Before-and-after change records =>
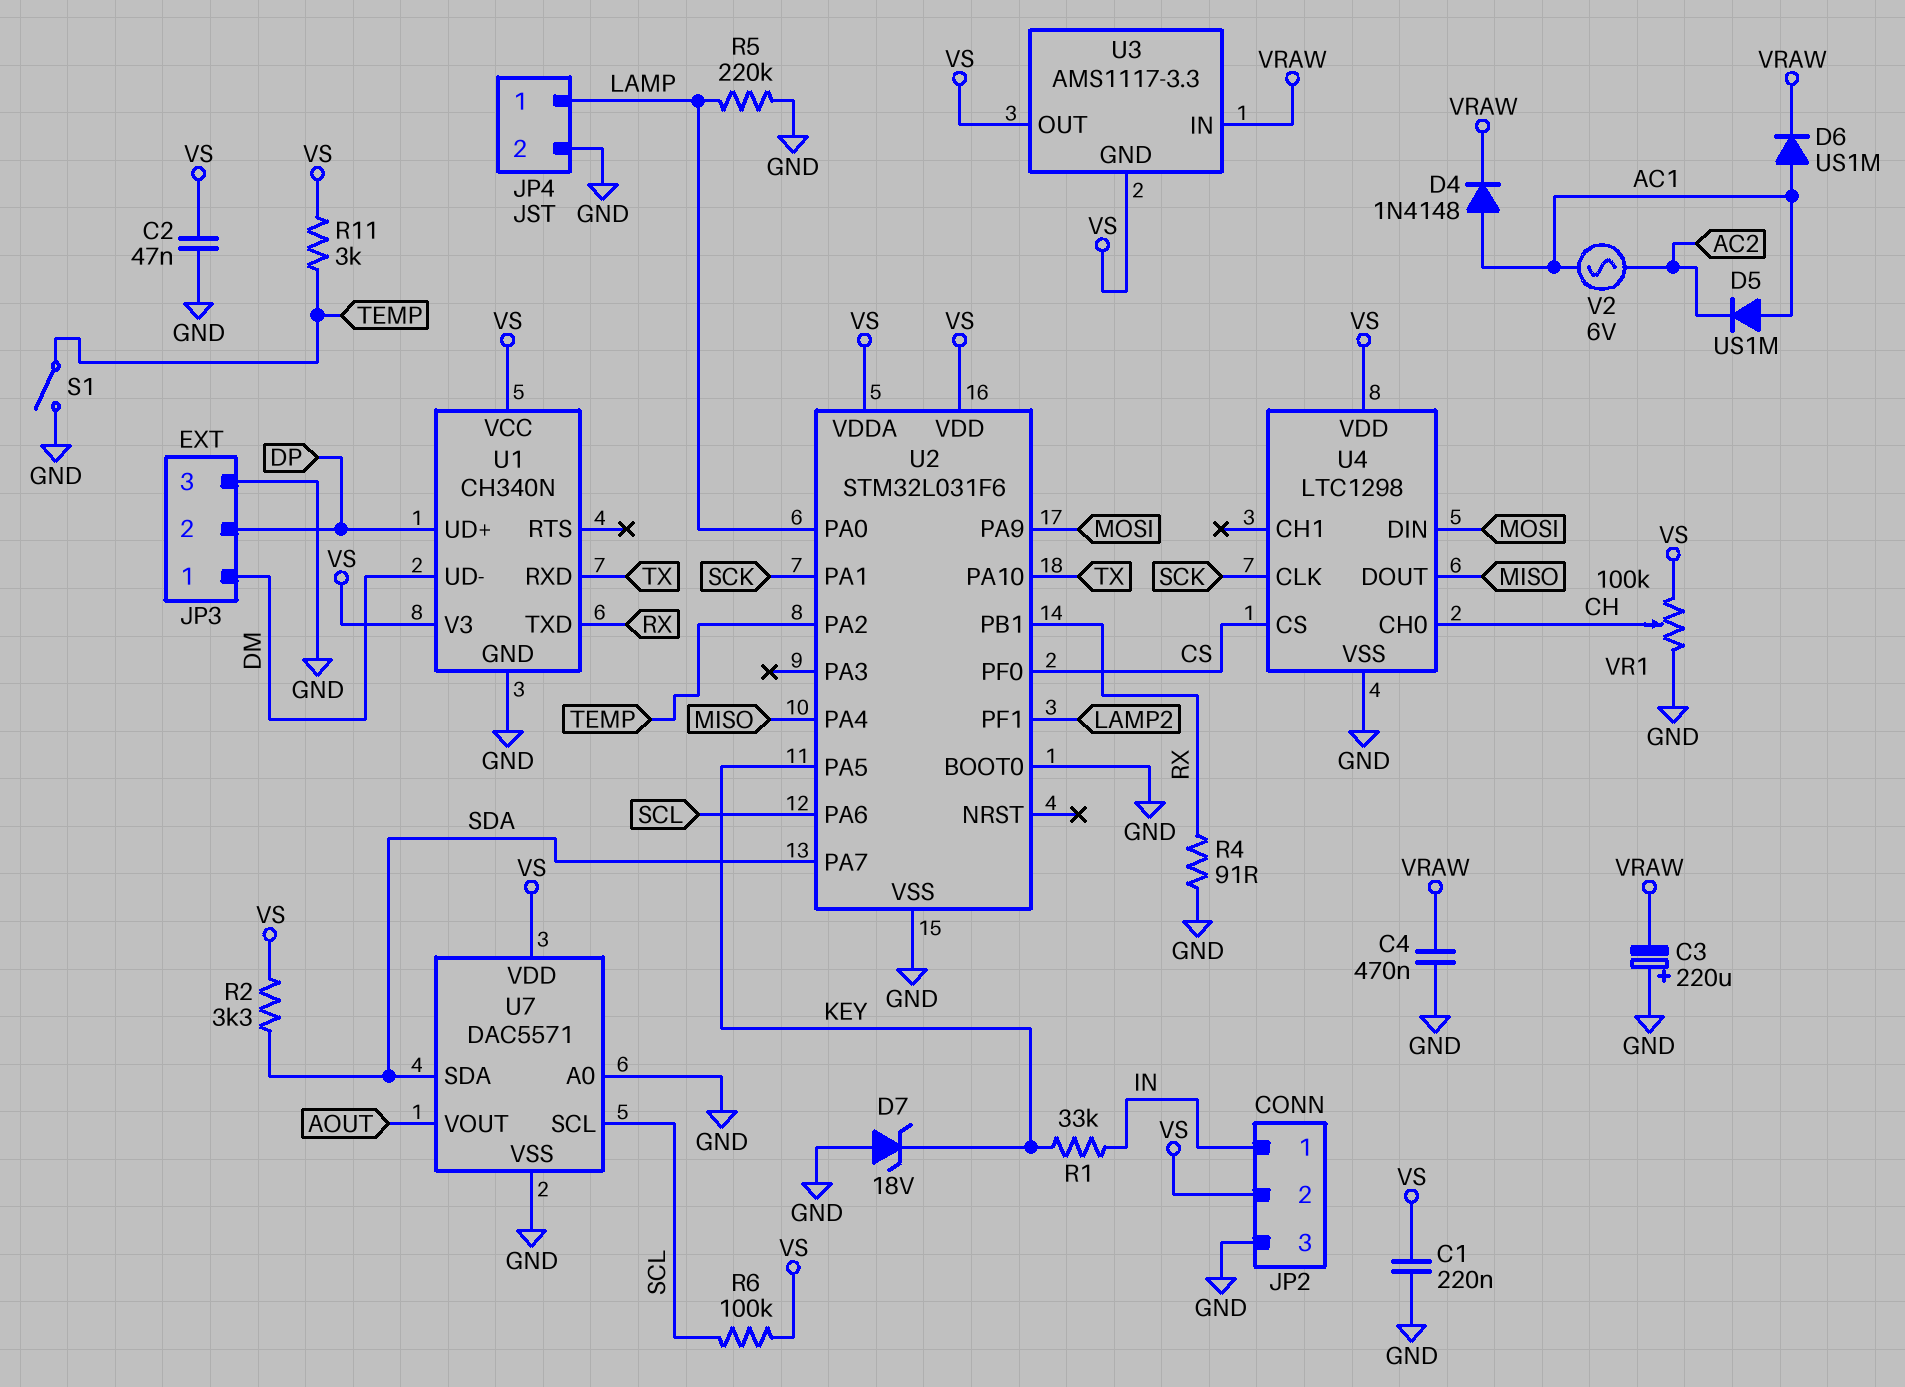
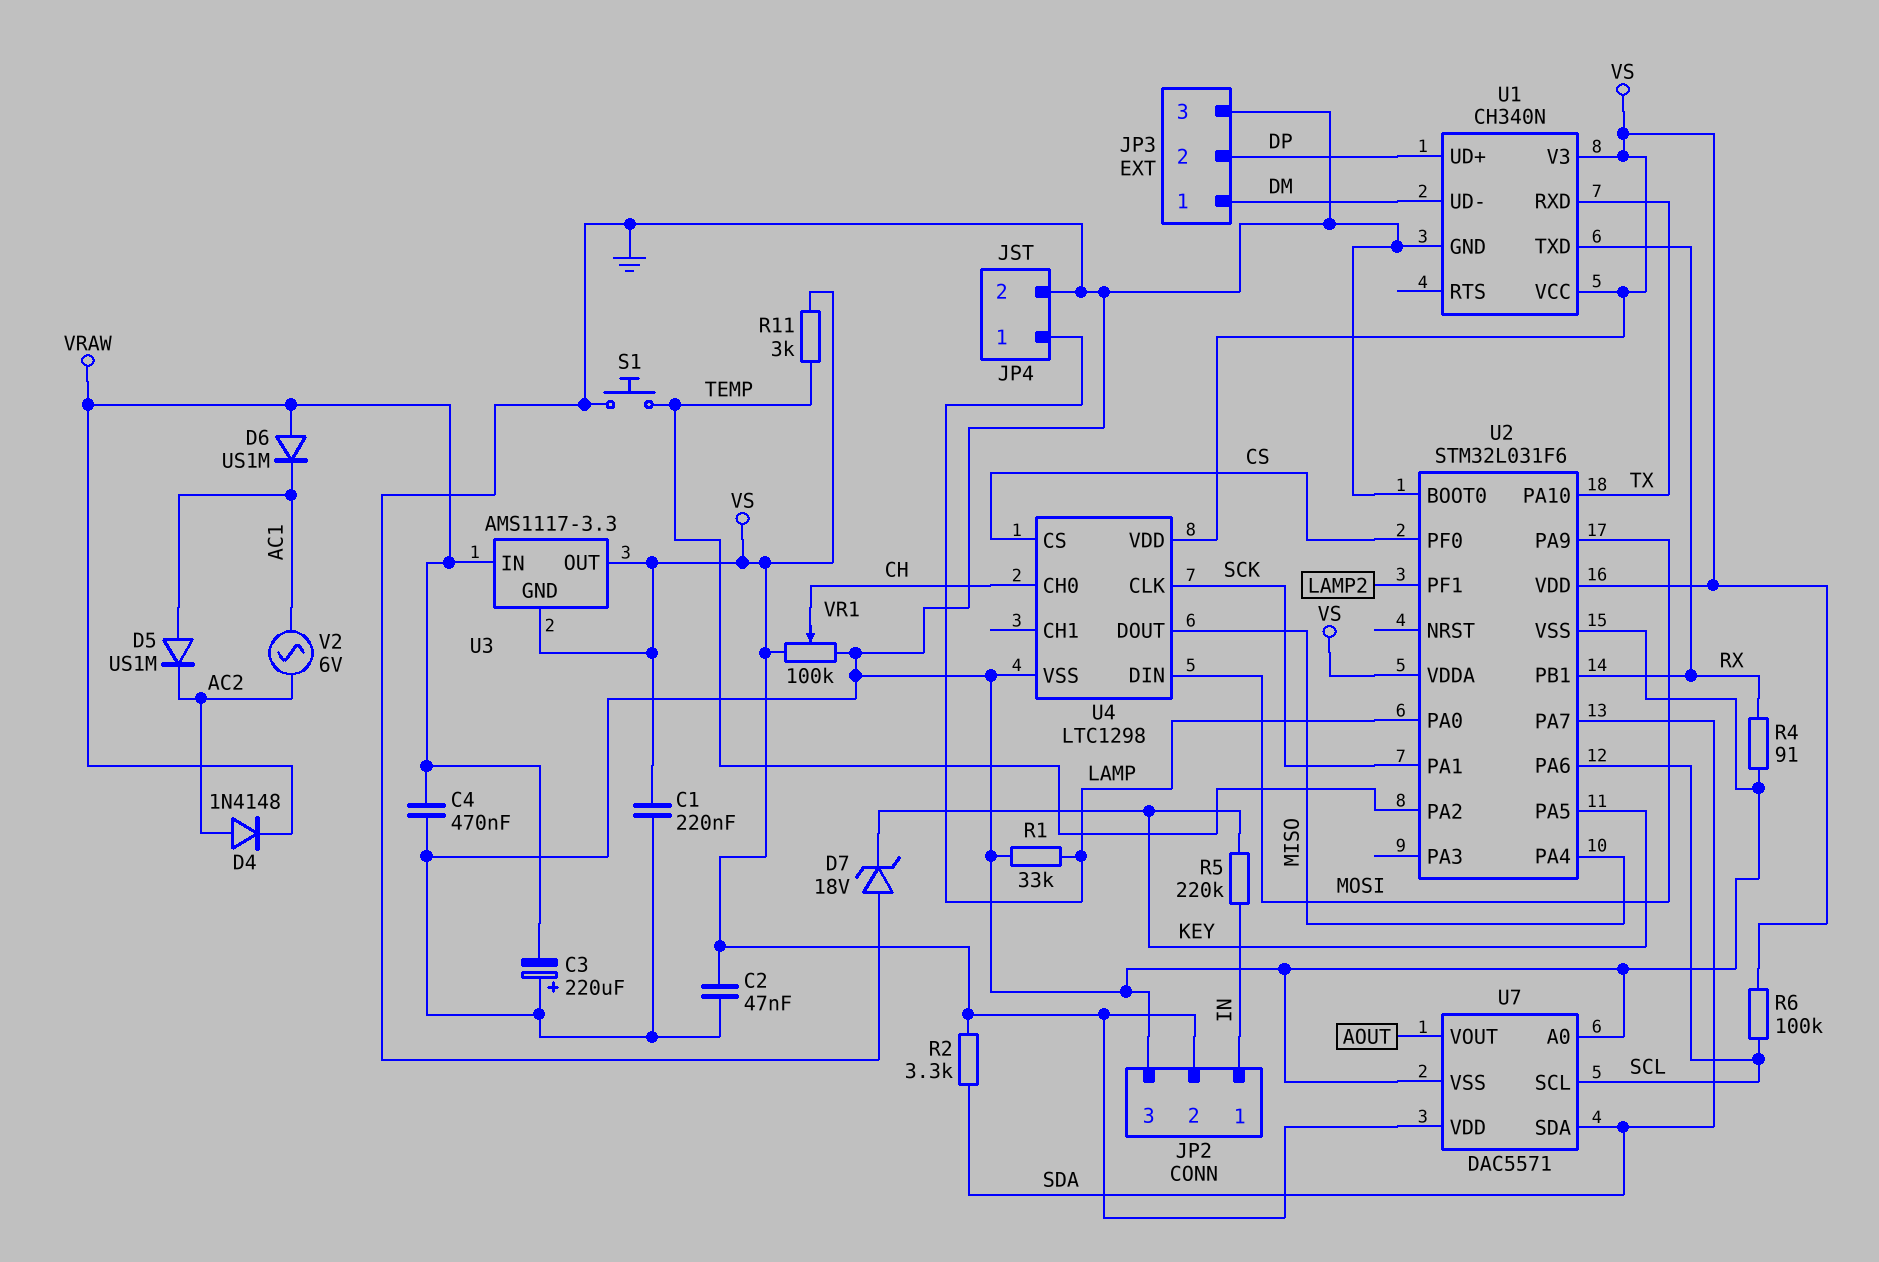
D4: diode 1N4148 (A AC1, K VRAW) -> diode 1N4148 (A AC2, K VRAW)
D6: diode US1M (A AC1, K VRAW) -> diode US1M (A VRAW, K AC1)
R1: 33k (IN, KEY) -> 33k (GND, LAMP)
R5: 220k (GND, LAMP) -> 220k (IN, KEY)
S1: switch (GND, TEMP) -> button (GND, TEMP)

Directions for this task =>
The line with "D6: diode US1M", the last line of the data above, and every line between them should be duplicated exactly, with nothing else.

Output =>
D6: diode US1M (A AC1, K VRAW) -> diode US1M (A VRAW, K AC1)
R1: 33k (IN, KEY) -> 33k (GND, LAMP)
R5: 220k (GND, LAMP) -> 220k (IN, KEY)
S1: switch (GND, TEMP) -> button (GND, TEMP)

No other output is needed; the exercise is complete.